__Exercise__
An image-free, verbatim transcription of the records is the expected result.

══════════════════════════════

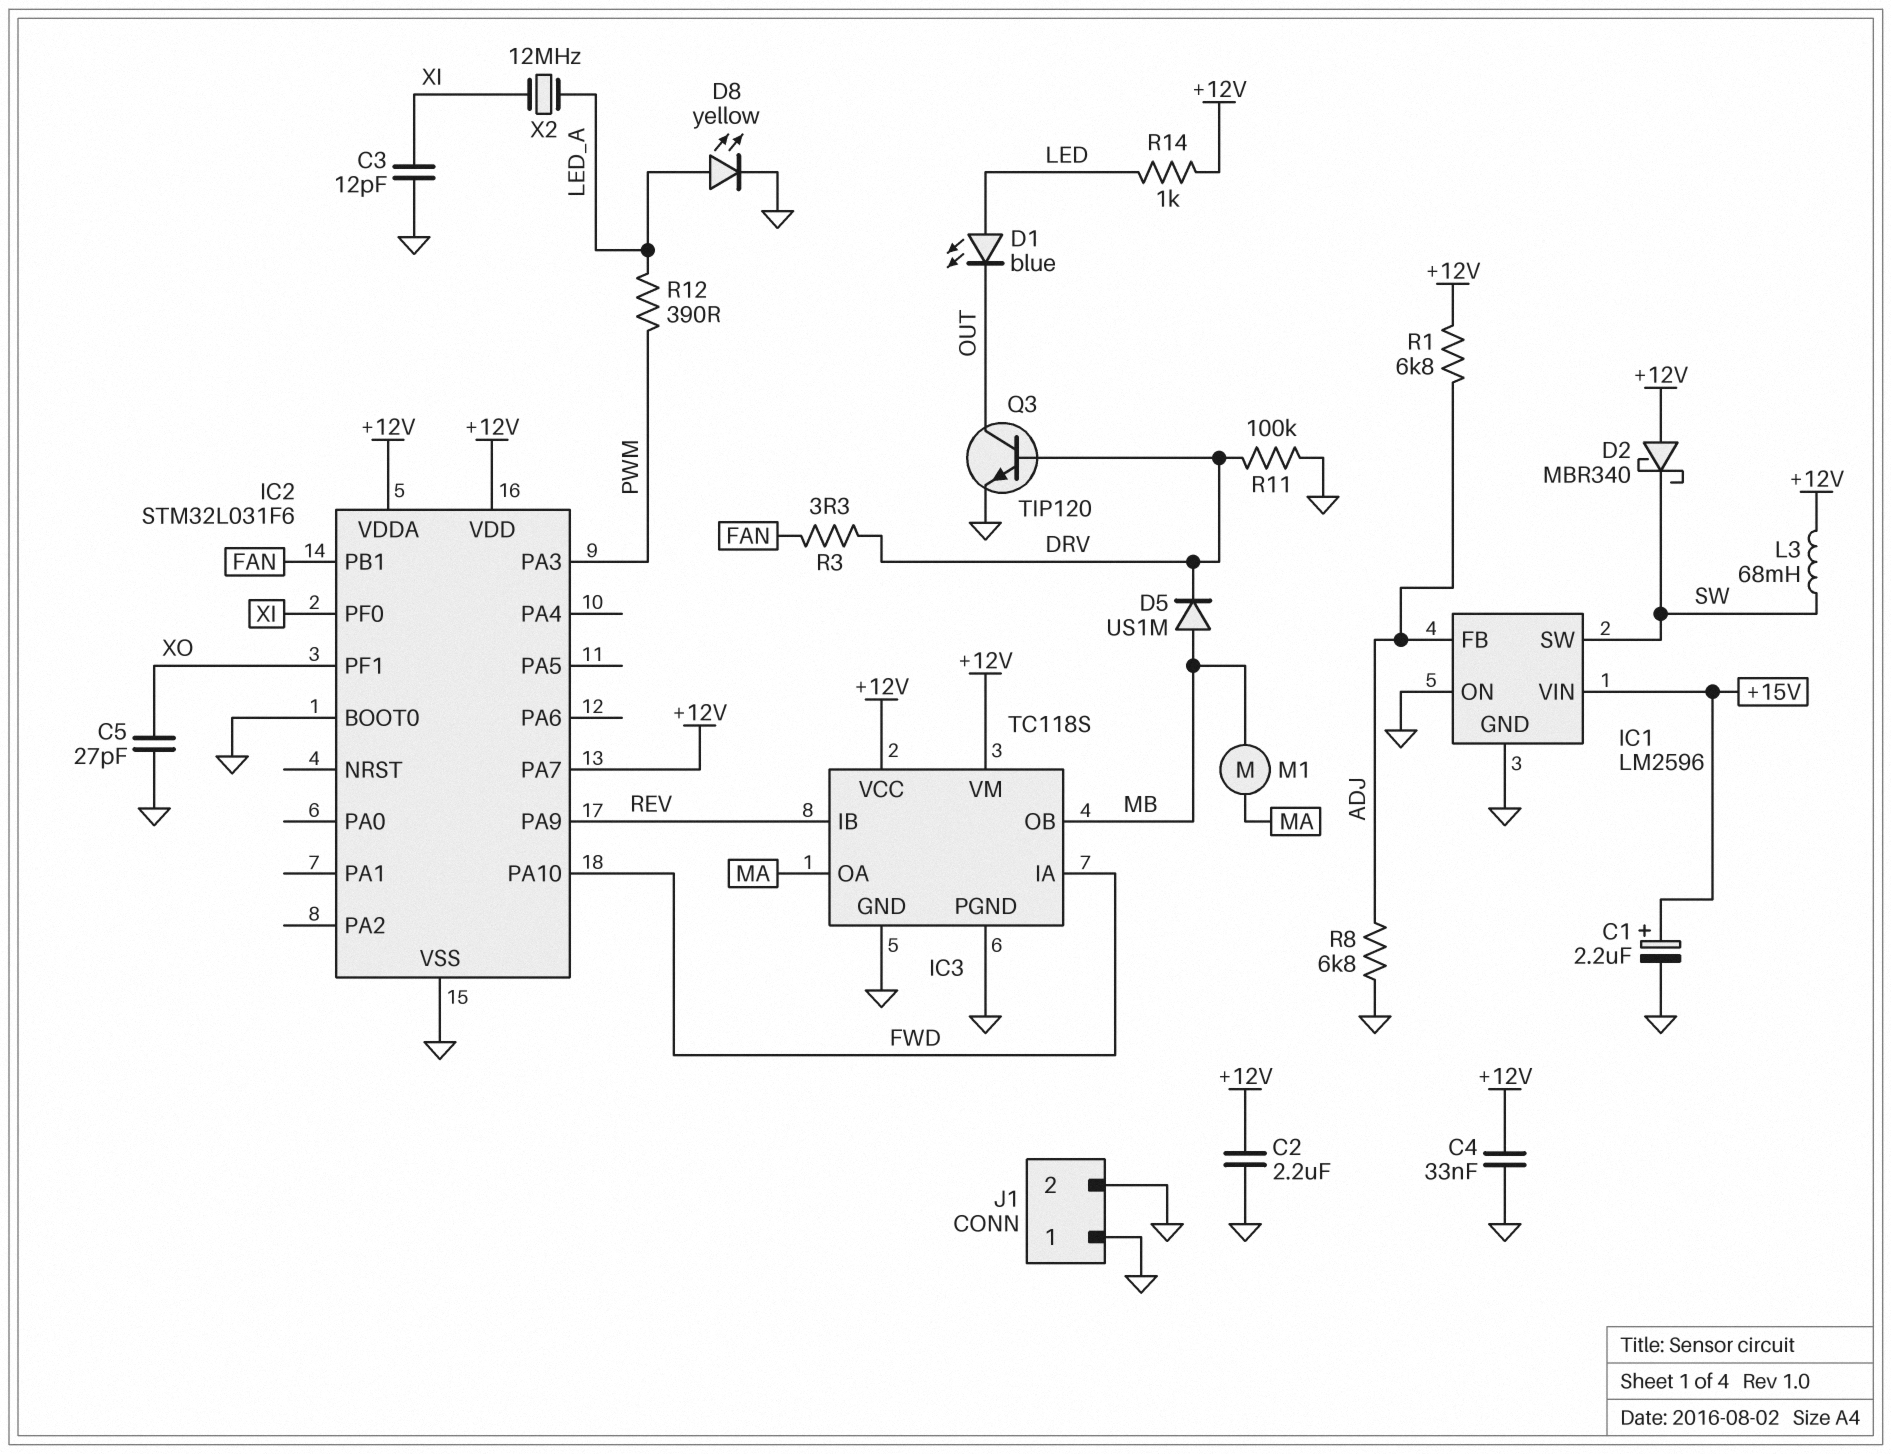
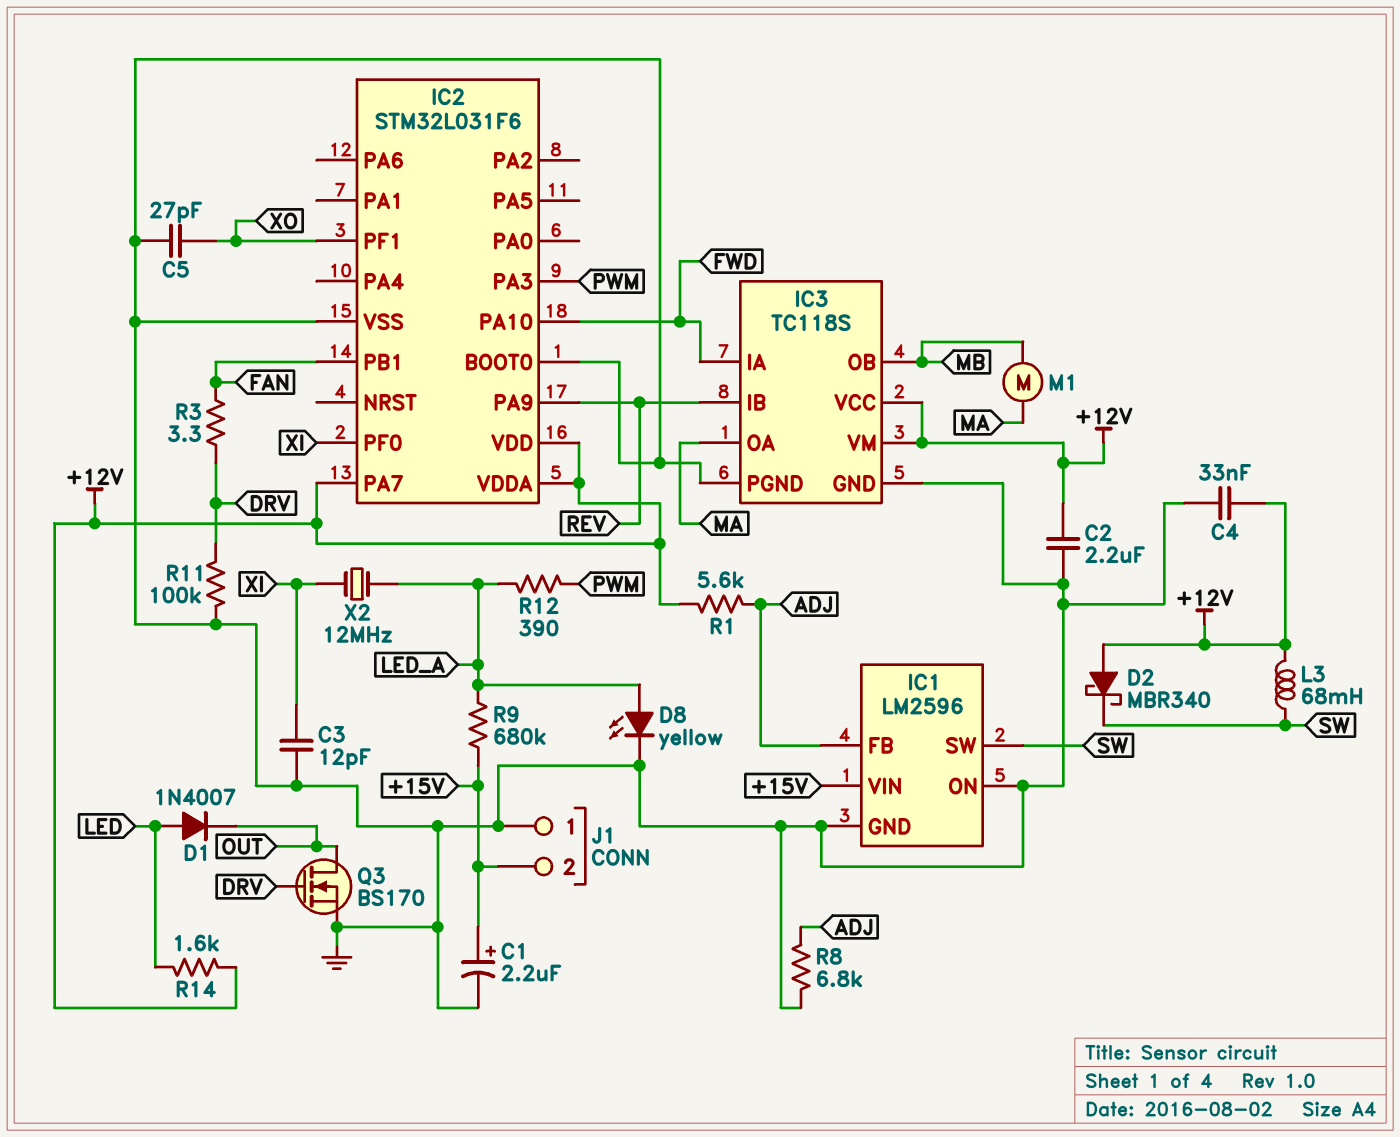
D1: LED blue (A LED, K OUT) -> diode 1N4007 (A LED, K OUT)
D5: diode US1M (A MB, K DRV) -> none
J1 pin 2: GND -> +15V
Q3: NPN TIP120 (B DRV, C OUT, E GND) -> NMOS BS170 (G DRV, D OUT, S GND)
R1: 6.8k (+12V, ADJ) -> 5.6k (+12V, ADJ)
R9: none -> 680k (+15V, LED_A)
R14: 1k (+12V, LED) -> 1.6k (+12V, LED)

══════════════════════════════

__Result of the task__
D1: LED blue (A LED, K OUT) -> diode 1N4007 (A LED, K OUT)
D5: diode US1M (A MB, K DRV) -> none
J1 pin 2: GND -> +15V
Q3: NPN TIP120 (B DRV, C OUT, E GND) -> NMOS BS170 (G DRV, D OUT, S GND)
R1: 6.8k (+12V, ADJ) -> 5.6k (+12V, ADJ)
R9: none -> 680k (+15V, LED_A)
R14: 1k (+12V, LED) -> 1.6k (+12V, LED)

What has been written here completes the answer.